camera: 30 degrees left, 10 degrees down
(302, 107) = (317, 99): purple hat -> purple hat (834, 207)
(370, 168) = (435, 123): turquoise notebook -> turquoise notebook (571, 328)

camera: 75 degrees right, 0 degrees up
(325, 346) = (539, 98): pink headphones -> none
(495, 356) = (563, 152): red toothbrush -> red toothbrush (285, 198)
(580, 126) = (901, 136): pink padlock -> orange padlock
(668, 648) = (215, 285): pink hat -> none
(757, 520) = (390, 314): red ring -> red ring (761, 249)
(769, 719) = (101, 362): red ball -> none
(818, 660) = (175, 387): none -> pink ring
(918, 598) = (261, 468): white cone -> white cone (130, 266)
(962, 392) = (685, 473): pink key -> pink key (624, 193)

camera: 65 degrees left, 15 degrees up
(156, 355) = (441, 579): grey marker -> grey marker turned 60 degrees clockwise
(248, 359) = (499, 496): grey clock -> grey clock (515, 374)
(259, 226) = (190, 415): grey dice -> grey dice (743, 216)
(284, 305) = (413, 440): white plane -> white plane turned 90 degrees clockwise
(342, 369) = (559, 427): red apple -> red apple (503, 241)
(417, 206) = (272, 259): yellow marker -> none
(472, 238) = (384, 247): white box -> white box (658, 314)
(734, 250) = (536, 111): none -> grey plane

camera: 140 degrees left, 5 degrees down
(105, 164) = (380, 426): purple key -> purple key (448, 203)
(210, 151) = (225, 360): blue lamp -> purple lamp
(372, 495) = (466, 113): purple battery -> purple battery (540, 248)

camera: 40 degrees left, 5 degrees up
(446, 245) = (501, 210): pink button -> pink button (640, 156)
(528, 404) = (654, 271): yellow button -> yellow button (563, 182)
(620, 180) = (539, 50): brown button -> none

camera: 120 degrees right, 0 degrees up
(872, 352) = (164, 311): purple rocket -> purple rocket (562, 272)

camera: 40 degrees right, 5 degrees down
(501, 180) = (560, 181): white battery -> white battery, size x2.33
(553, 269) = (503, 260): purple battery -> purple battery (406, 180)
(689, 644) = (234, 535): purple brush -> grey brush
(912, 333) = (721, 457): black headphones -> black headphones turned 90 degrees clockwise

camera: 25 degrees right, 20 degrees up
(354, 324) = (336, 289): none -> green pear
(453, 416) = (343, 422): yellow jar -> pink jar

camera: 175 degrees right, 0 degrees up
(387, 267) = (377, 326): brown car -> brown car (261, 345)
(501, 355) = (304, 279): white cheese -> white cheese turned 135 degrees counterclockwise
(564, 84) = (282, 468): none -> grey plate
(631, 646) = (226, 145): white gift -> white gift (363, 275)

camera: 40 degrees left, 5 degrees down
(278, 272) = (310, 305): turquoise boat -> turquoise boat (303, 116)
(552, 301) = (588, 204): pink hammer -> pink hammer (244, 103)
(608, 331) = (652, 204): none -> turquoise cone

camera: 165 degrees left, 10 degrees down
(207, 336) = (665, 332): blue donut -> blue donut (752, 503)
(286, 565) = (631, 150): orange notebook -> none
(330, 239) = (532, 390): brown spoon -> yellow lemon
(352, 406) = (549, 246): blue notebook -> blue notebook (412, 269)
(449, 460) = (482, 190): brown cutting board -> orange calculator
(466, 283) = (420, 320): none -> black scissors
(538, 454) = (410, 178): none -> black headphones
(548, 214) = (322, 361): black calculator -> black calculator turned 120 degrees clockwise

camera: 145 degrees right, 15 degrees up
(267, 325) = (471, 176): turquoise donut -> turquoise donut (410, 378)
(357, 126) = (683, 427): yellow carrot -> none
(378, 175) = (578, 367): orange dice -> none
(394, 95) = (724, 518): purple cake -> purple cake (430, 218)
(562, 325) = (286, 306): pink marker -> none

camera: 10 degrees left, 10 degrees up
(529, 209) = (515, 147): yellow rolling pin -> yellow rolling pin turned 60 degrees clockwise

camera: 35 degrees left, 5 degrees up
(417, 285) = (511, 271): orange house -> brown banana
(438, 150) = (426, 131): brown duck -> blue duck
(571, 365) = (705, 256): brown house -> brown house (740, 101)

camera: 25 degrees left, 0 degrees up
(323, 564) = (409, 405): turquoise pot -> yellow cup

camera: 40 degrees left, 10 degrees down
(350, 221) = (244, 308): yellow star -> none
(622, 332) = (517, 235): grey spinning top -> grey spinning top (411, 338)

---+---

**What is needed**
Begin at the first line of the entries above and copy every line exactly, ending with the line that contains "(156, 355) = (441, 579): grey".

**Expected answer**
camera: 30 degrees left, 10 degrees down
(302, 107) = (317, 99): purple hat -> purple hat (834, 207)
(370, 168) = (435, 123): turquoise notebook -> turquoise notebook (571, 328)

camera: 75 degrees right, 0 degrees up
(325, 346) = (539, 98): pink headphones -> none
(495, 356) = (563, 152): red toothbrush -> red toothbrush (285, 198)
(580, 126) = (901, 136): pink padlock -> orange padlock
(668, 648) = (215, 285): pink hat -> none
(757, 520) = (390, 314): red ring -> red ring (761, 249)
(769, 719) = (101, 362): red ball -> none
(818, 660) = (175, 387): none -> pink ring
(918, 598) = (261, 468): white cone -> white cone (130, 266)
(962, 392) = (685, 473): pink key -> pink key (624, 193)

camera: 65 degrees left, 15 degrees up
(156, 355) = (441, 579): grey marker -> grey marker turned 60 degrees clockwise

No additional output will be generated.